* **Instructions to follow**
Rewrite the data from the line containing "The point at" through the line containing "You are a photographer positioned", both included, replacing "photographer" with "camera operator" and leaving everything else unchanged.

* **Material for this task**
*** Block opens ***
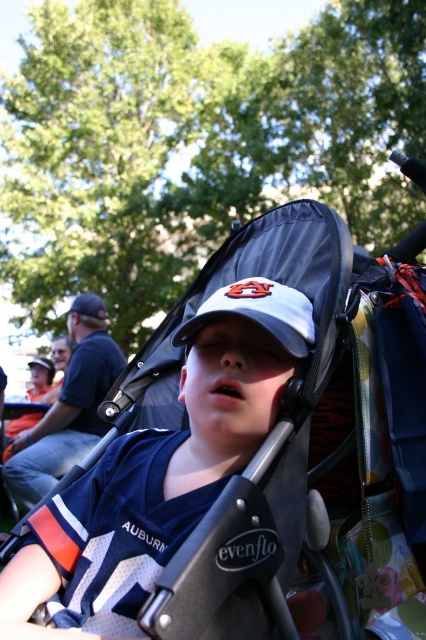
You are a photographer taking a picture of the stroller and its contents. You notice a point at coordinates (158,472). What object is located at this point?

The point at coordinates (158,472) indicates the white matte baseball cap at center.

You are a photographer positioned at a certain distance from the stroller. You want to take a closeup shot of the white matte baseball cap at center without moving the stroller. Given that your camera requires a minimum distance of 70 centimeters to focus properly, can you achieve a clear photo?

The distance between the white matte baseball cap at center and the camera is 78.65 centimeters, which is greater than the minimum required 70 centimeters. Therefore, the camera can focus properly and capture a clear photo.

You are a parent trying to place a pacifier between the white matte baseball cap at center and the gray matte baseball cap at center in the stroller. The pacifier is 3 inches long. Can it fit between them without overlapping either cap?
*** Block closes ***
* **Task answer**
The point at coordinates (158,472) indicates the white matte baseball cap at center.

You are a camera operator positioned at a certain distance from the stroller. You want to take a closeup shot of the white matte baseball cap at center without moving the stroller. Given that your camera requires a minimum distance of 70 centimeters to focus properly, can you achieve a clear photo?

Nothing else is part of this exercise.